Start of Block

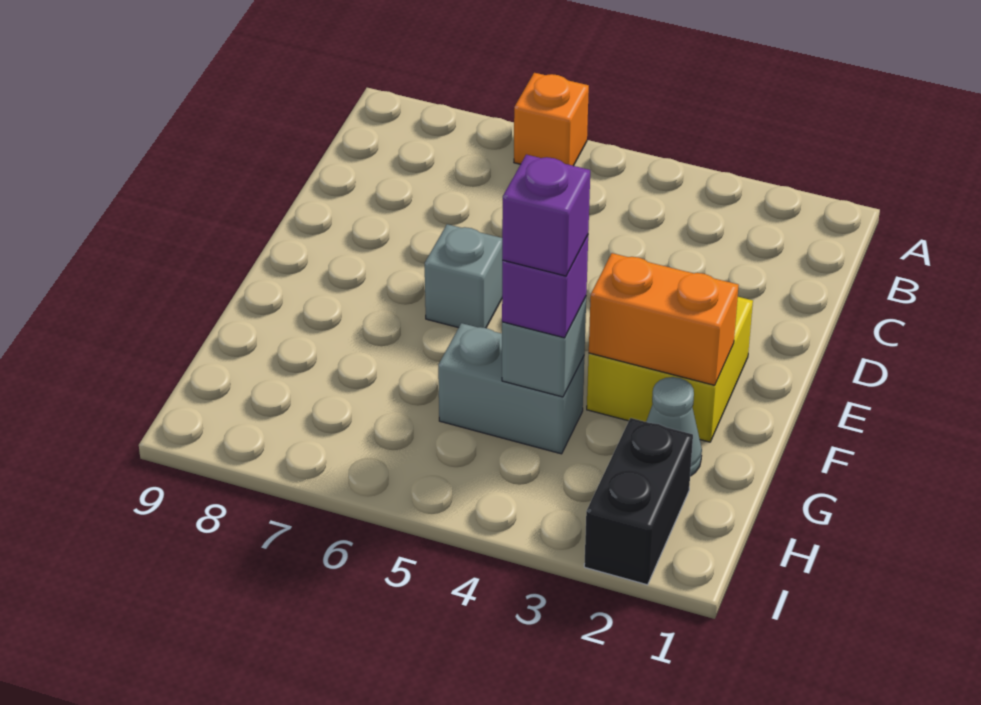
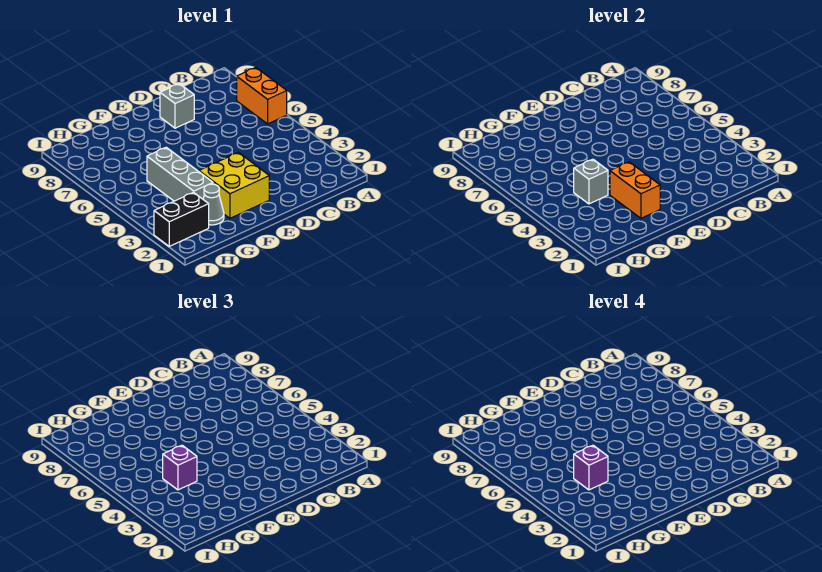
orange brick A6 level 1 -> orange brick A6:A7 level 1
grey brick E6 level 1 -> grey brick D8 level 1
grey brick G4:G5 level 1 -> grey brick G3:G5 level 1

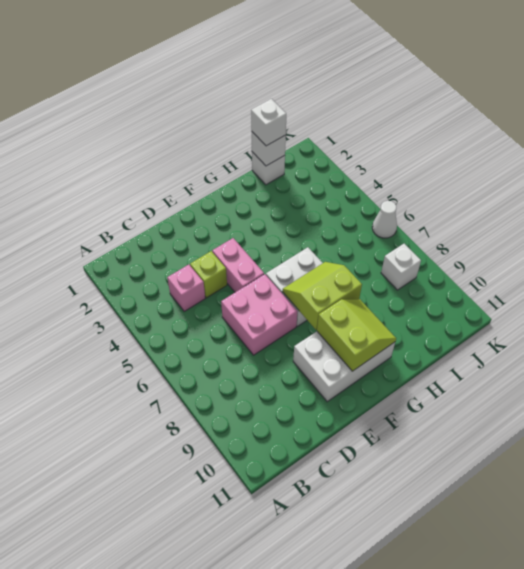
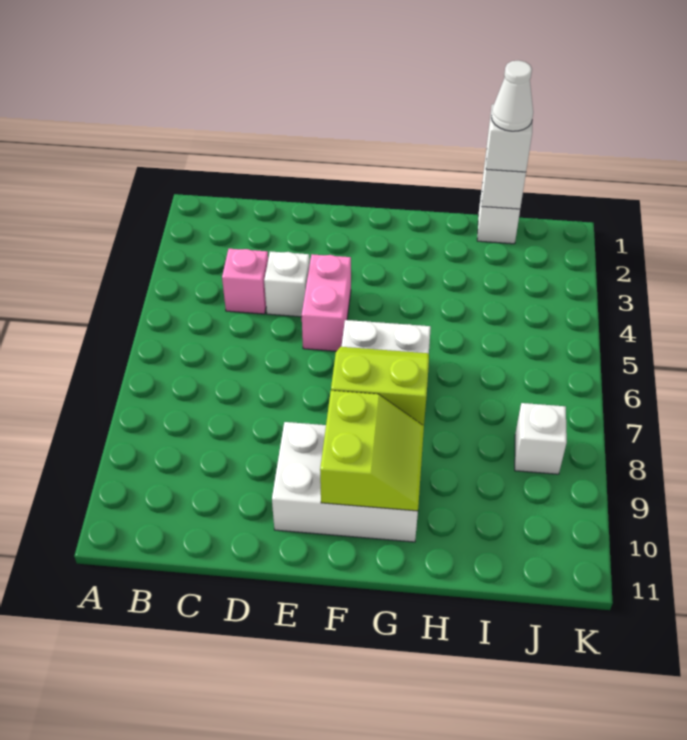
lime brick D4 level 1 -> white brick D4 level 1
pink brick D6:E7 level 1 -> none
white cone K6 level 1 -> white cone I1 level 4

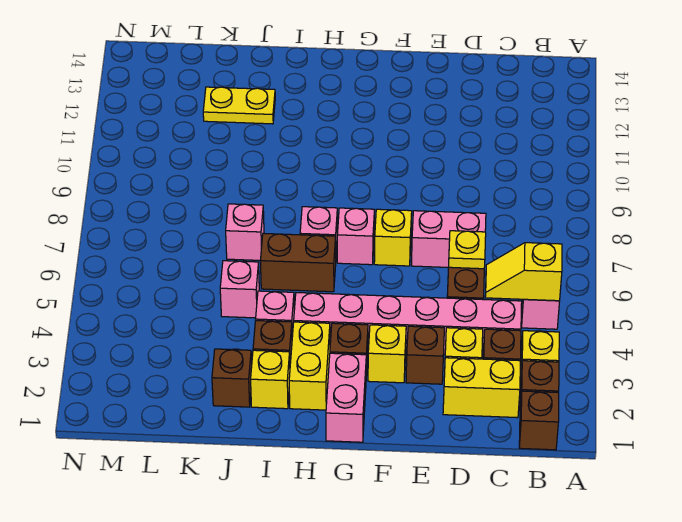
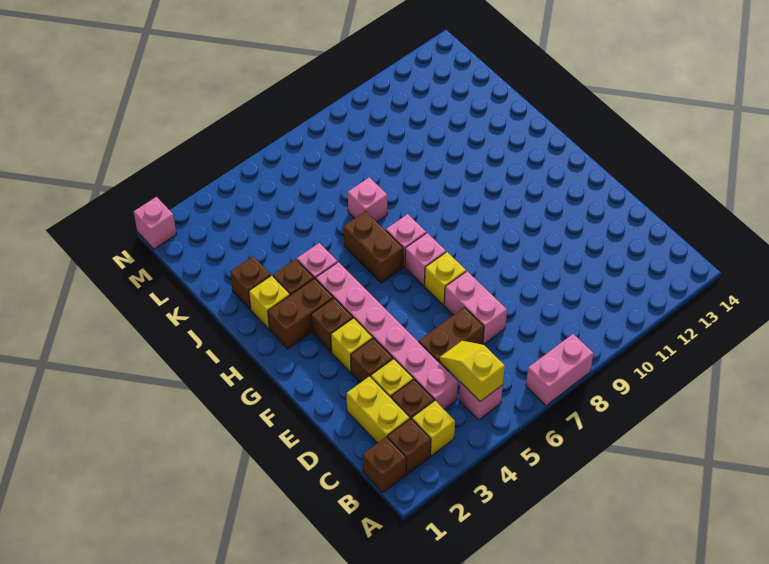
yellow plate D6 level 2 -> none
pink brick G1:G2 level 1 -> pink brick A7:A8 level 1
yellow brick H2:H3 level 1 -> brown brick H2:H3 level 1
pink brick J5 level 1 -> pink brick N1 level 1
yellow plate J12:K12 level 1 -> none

End of Block

[DIRECTIONS]:
All lines with the word "white" are needed; pull them from the entries and copy each.

[SOLUTION]:
lime brick D4 level 1 -> white brick D4 level 1
white cone K6 level 1 -> white cone I1 level 4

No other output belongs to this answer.